__RECORDS FOR THIS EXERCISE__:
───
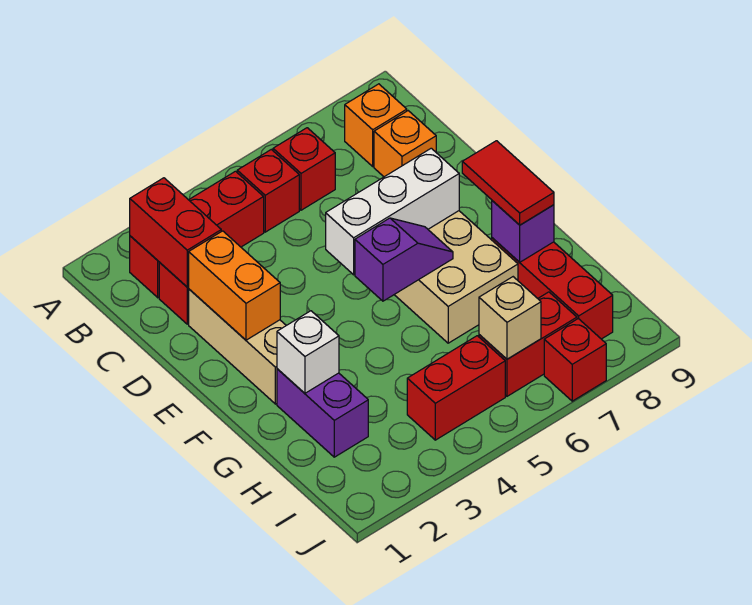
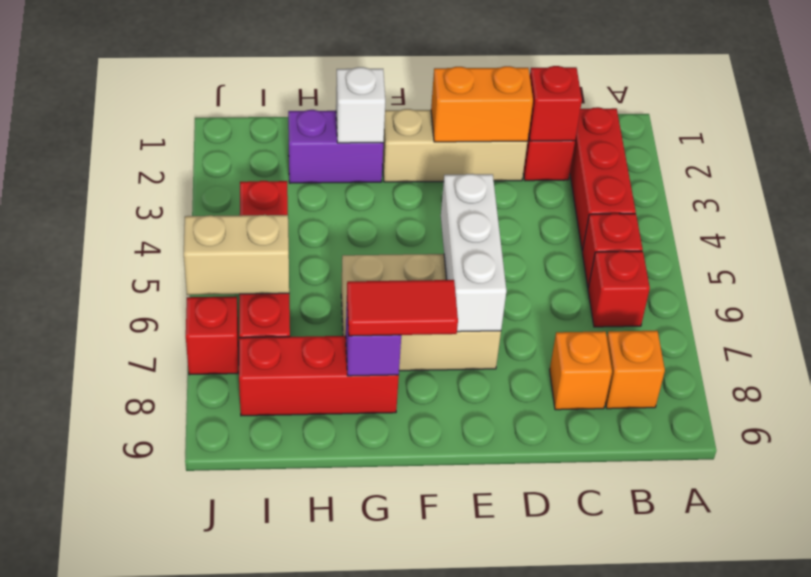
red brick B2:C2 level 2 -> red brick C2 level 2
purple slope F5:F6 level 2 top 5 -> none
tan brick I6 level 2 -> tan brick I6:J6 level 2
───
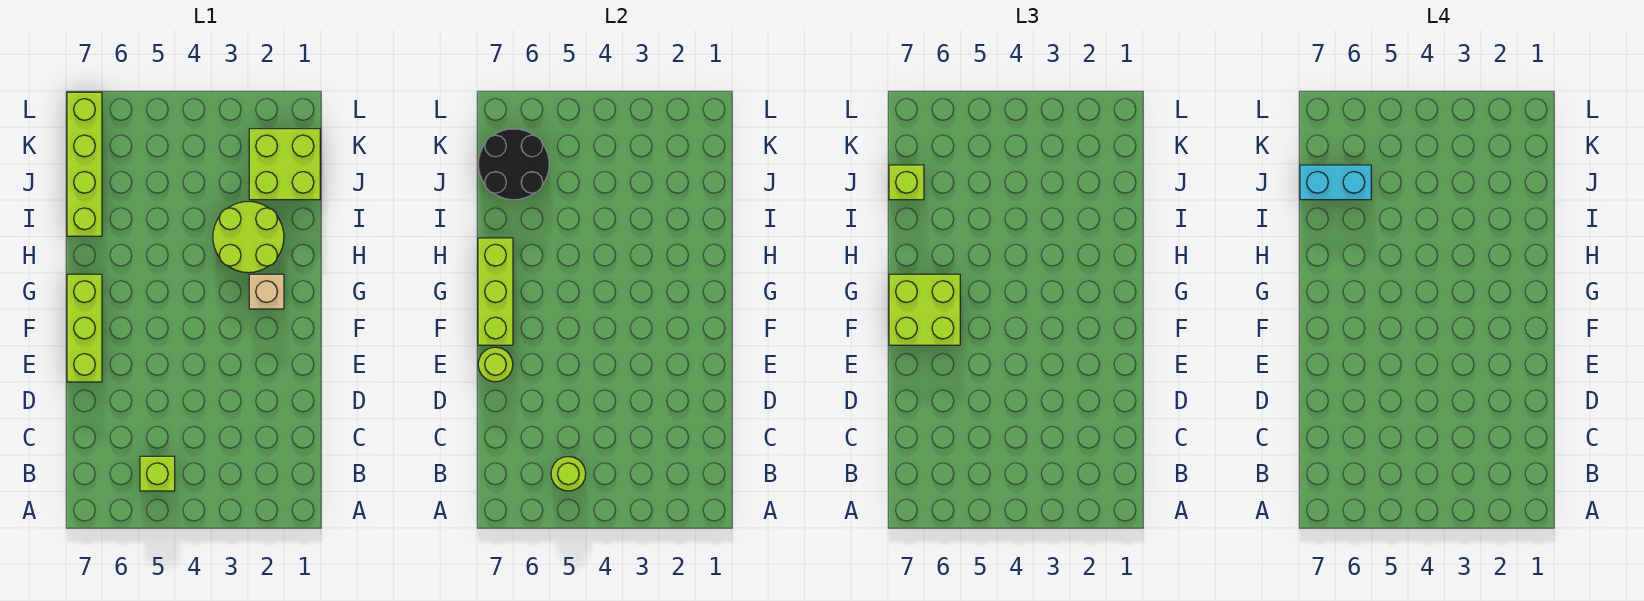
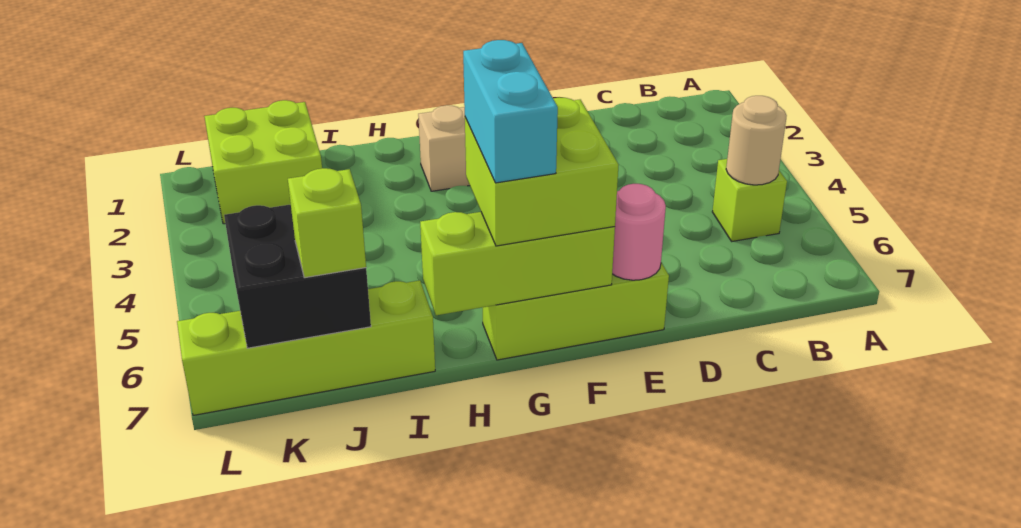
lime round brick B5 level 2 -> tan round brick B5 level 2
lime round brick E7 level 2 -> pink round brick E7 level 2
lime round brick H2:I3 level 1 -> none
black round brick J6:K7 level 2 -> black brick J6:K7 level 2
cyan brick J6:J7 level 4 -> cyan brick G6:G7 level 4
───
__WORK TASK__:
Reproduce, word for word and in full, only the lines above that start at the line with "purple slope F5:F6 level 2 top 5 -> none" and run through the line with "tan brick I6 level", both ends included.

__FINISHED EXERCISE__:
purple slope F5:F6 level 2 top 5 -> none
tan brick I6 level 2 -> tan brick I6:J6 level 2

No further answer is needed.